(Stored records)
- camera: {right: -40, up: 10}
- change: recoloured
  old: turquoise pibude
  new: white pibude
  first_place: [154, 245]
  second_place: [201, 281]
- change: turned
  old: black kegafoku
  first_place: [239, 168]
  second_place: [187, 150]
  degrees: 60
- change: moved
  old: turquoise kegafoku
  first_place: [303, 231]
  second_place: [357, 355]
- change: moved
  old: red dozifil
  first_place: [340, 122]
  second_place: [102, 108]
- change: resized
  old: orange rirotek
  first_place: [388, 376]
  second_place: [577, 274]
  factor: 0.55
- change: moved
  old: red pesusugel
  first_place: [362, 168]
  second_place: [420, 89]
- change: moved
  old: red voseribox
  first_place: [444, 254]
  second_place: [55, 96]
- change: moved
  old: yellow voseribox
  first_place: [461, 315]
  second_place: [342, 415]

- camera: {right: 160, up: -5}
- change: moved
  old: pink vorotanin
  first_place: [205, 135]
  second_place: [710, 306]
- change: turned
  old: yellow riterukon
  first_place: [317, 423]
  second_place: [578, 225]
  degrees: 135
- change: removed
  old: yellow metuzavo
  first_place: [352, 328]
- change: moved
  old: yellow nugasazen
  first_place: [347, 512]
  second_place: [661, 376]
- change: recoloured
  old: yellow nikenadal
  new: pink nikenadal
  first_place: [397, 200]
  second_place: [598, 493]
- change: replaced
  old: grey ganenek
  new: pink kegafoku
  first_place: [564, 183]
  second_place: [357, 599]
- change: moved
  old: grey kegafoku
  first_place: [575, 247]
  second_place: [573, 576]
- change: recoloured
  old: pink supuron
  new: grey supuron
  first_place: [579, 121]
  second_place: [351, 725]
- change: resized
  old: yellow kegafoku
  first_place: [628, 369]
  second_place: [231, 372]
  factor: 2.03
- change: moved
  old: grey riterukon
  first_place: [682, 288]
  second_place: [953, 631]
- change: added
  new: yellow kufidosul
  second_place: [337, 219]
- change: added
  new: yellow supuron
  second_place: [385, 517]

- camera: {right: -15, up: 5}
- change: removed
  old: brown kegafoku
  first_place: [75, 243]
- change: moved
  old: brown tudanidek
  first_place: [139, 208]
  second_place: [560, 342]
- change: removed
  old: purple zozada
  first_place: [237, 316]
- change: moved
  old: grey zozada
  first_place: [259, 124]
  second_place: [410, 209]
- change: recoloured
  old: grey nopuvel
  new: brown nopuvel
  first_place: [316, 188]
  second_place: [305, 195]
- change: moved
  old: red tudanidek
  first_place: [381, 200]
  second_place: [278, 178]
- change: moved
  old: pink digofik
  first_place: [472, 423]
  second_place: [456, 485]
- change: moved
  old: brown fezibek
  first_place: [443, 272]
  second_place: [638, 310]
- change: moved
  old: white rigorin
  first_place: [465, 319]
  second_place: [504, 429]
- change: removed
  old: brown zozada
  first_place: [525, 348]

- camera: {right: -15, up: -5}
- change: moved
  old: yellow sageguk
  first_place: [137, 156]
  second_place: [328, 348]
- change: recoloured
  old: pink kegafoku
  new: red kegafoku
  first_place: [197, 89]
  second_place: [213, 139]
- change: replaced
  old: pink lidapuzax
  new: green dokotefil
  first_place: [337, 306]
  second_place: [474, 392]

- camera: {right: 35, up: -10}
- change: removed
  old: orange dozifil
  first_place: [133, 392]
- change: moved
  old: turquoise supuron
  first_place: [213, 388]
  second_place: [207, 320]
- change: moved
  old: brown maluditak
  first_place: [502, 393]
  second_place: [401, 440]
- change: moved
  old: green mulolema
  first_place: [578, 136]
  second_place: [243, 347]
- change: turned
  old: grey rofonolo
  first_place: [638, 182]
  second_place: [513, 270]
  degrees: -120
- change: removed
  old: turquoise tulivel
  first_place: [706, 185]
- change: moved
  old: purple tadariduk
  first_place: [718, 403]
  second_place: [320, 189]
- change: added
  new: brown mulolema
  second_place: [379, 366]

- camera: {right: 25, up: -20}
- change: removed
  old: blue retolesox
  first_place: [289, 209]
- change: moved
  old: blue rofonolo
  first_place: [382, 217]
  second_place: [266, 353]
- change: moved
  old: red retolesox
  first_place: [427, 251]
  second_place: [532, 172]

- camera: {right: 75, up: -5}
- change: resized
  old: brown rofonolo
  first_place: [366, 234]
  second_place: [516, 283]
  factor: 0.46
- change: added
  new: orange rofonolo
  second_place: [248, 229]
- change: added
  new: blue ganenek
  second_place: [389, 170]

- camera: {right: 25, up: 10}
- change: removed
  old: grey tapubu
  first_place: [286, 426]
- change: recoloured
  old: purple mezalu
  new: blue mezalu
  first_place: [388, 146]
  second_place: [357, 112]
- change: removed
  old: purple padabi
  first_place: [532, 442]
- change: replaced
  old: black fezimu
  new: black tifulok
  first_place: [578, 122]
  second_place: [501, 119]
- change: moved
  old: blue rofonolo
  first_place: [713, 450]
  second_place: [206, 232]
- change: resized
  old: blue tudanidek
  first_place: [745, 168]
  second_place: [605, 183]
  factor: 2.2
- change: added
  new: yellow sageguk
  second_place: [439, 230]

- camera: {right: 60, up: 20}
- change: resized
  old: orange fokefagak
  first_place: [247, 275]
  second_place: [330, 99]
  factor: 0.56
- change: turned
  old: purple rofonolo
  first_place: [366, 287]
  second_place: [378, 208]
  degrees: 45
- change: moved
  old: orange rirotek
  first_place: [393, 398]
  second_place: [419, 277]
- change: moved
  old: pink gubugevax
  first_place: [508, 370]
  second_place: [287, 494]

PROBLEM TO WORK ON
Your task for the entries above: copy exactly the span starting with the line with "degrees: 60" and going on through the line with "first_place: [461, 315]", both lines included, and nothing else.

REPLY TO THE TASK
  degrees: 60
- change: moved
  old: turquoise kegafoku
  first_place: [303, 231]
  second_place: [357, 355]
- change: moved
  old: red dozifil
  first_place: [340, 122]
  second_place: [102, 108]
- change: resized
  old: orange rirotek
  first_place: [388, 376]
  second_place: [577, 274]
  factor: 0.55
- change: moved
  old: red pesusugel
  first_place: [362, 168]
  second_place: [420, 89]
- change: moved
  old: red voseribox
  first_place: [444, 254]
  second_place: [55, 96]
- change: moved
  old: yellow voseribox
  first_place: [461, 315]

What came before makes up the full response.